►

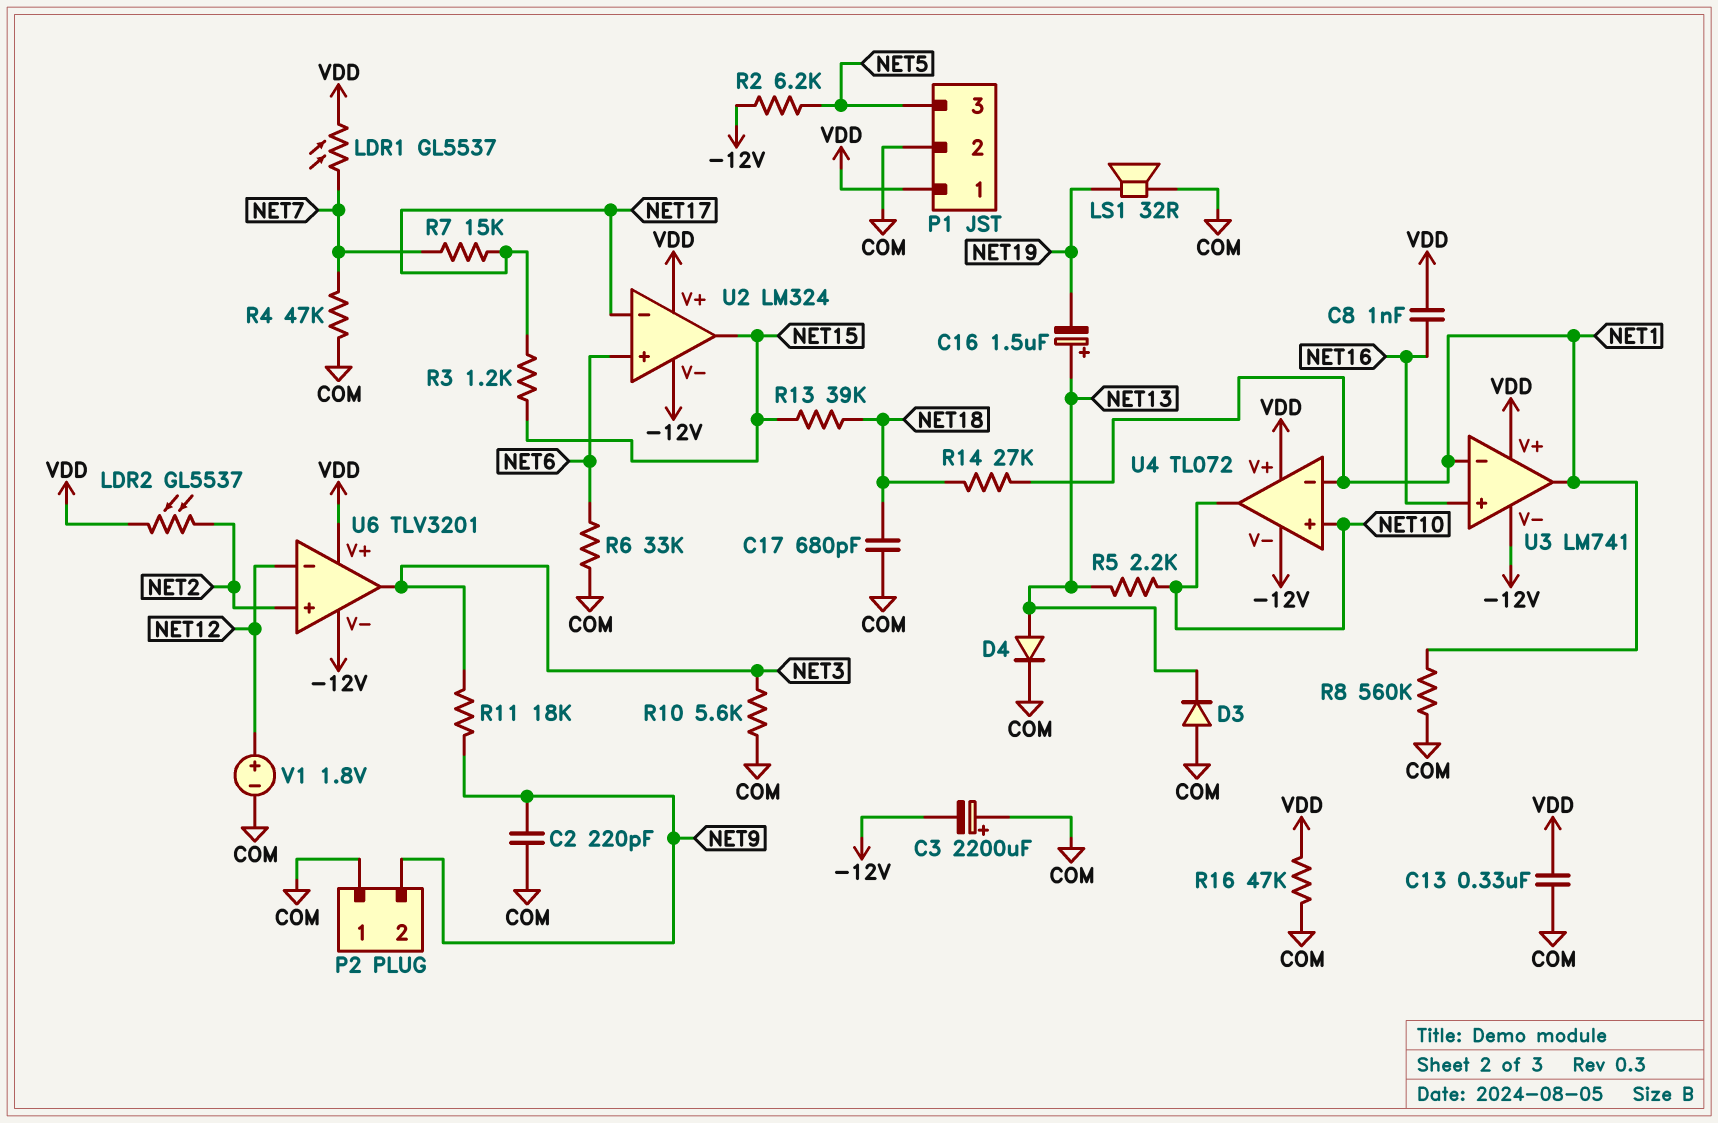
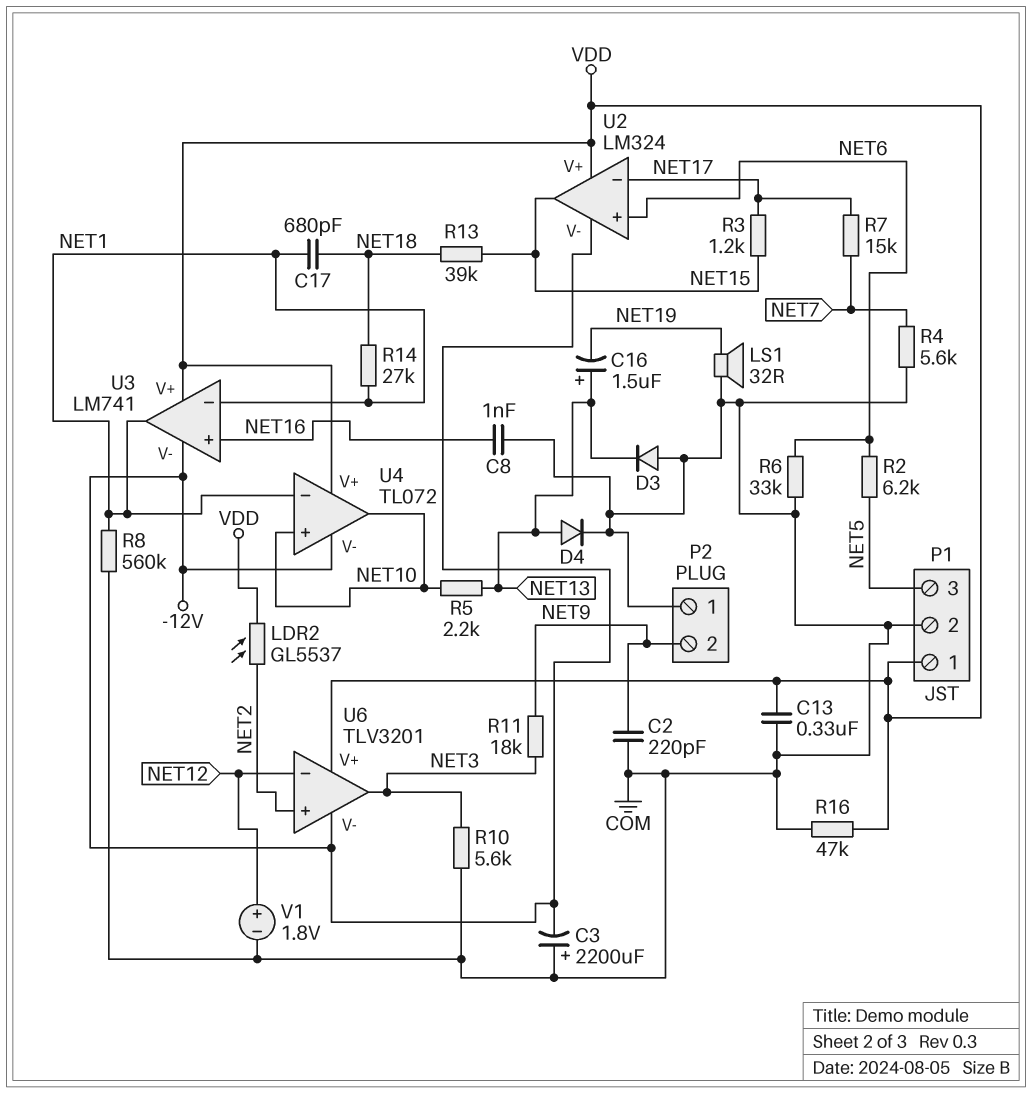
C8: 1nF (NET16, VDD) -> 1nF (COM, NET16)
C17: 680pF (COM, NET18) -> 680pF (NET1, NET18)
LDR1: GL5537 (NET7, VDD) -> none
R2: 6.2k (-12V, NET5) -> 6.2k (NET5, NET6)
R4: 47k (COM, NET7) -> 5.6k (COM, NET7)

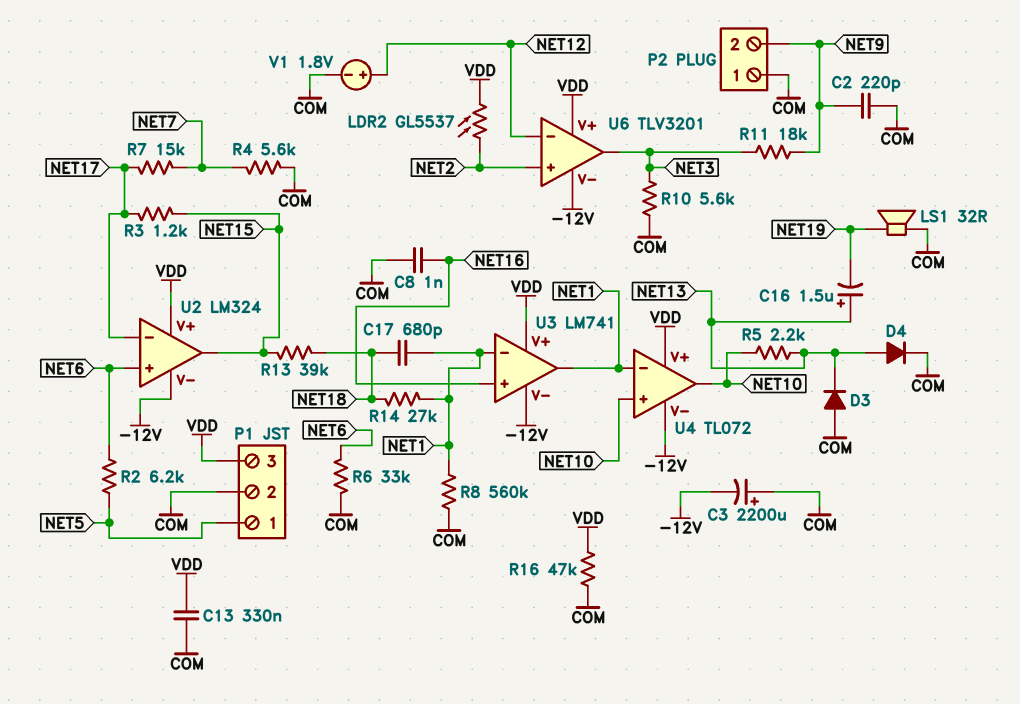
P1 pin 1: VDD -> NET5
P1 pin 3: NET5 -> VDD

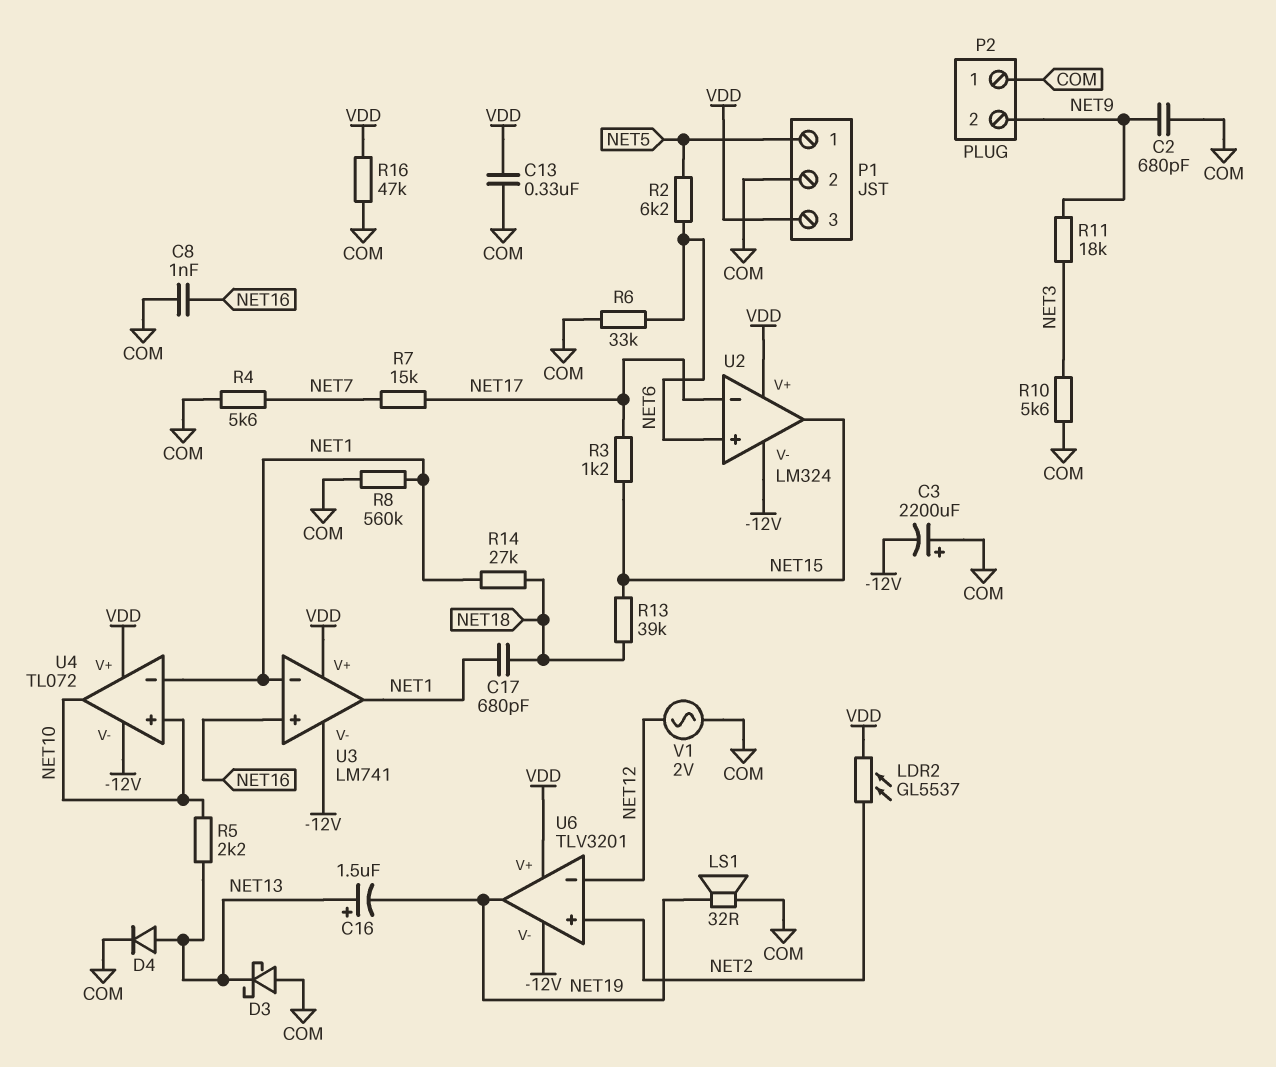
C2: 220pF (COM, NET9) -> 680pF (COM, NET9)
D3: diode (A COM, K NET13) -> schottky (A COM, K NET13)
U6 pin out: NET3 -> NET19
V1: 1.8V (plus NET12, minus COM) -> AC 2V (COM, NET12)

◄
►

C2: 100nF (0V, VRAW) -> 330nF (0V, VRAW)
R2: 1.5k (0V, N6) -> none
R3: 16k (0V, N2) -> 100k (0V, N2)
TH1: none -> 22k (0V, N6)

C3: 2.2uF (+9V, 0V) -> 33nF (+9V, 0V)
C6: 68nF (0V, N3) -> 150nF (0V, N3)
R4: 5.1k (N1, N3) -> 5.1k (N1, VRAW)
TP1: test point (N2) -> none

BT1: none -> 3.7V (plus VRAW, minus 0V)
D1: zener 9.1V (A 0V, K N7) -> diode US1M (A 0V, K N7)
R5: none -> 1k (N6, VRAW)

◄

GOAL OF THE EXERCISE: What is needed is every line of the records above that contains the word "minus".

ANSWER BOX:
V1: 1.8V (plus NET12, minus COM) -> AC 2V (COM, NET12)
BT1: none -> 3.7V (plus VRAW, minus 0V)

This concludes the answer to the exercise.